▶ **TRY IT**:
From the first line below to the last, reproduce the material exactly and leave out the images.

▶ **DATA BELOW**:

--*--

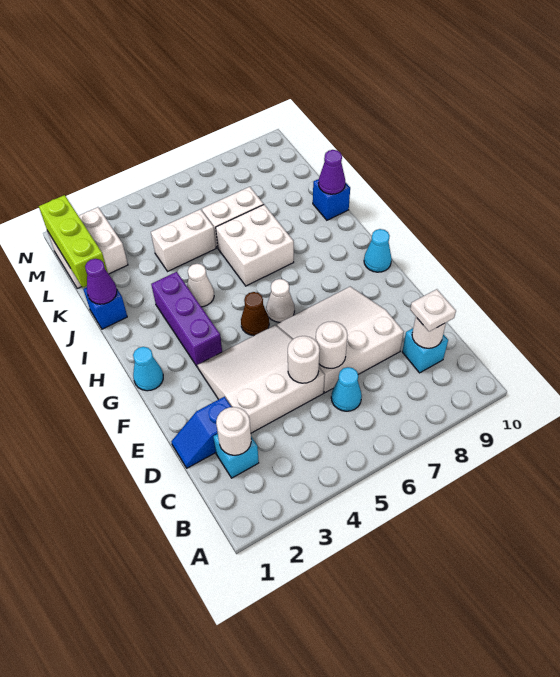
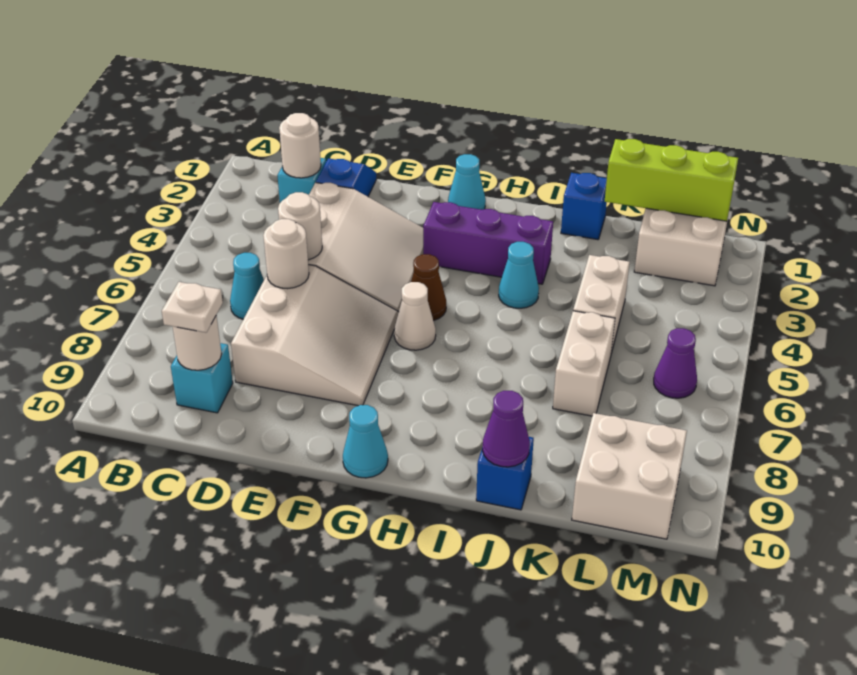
white cone I4 level 1 -> cyan cone I4 level 1
white brick I6:J7 level 1 -> white brick L9:M10 level 1
purple cone J1 level 2 -> purple cone M6 level 1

--*--

▶ **SOLUTION FOR THIS TASK**:
white cone I4 level 1 -> cyan cone I4 level 1
white brick I6:J7 level 1 -> white brick L9:M10 level 1
purple cone J1 level 2 -> purple cone M6 level 1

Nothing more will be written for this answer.